**PROBLEM TO SOLVE**. Write the data out again exactly, with every picture removed.

**MATERIAL PROVIDED**.
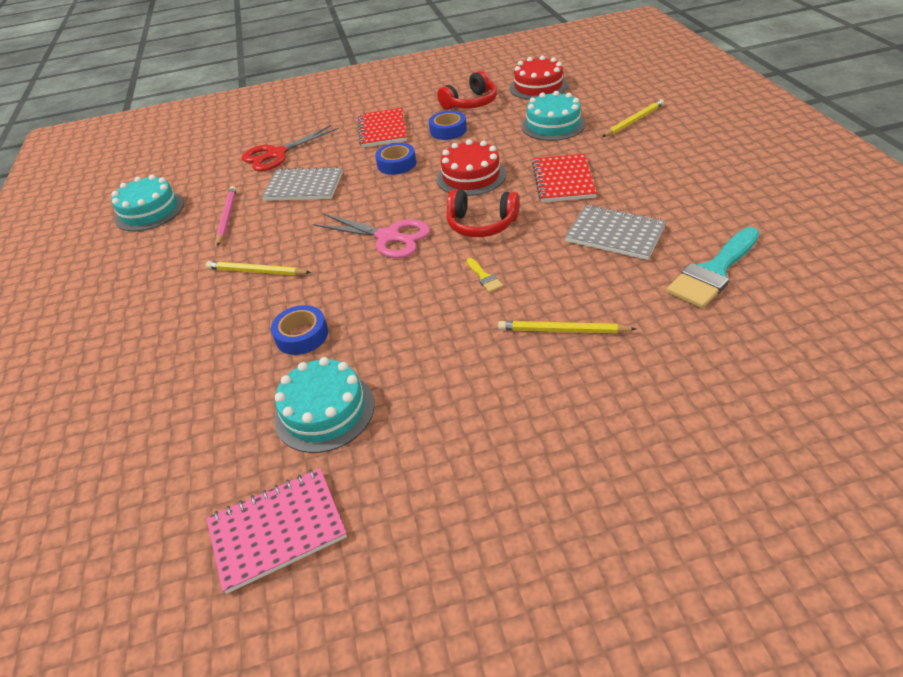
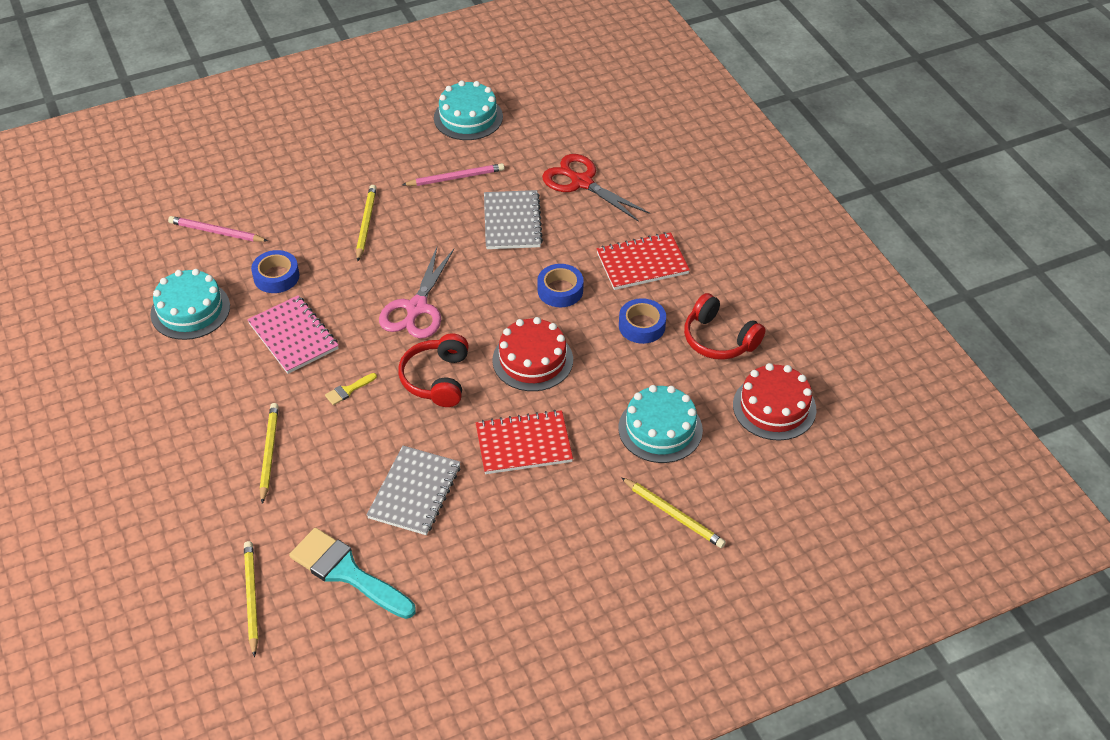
camera: 75 degrees right, 5 degrees up
(200, 392) = (216, 232): none -> pink pencil
(277, 530) = (89, 309): pink notebook -> pink notebook (293, 336)
(758, 335) = (251, 598): none -> yellow pencil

**SOLUTION**.
camera: 75 degrees right, 5 degrees up
(200, 392) = (216, 232): none -> pink pencil
(277, 530) = (89, 309): pink notebook -> pink notebook (293, 336)
(758, 335) = (251, 598): none -> yellow pencil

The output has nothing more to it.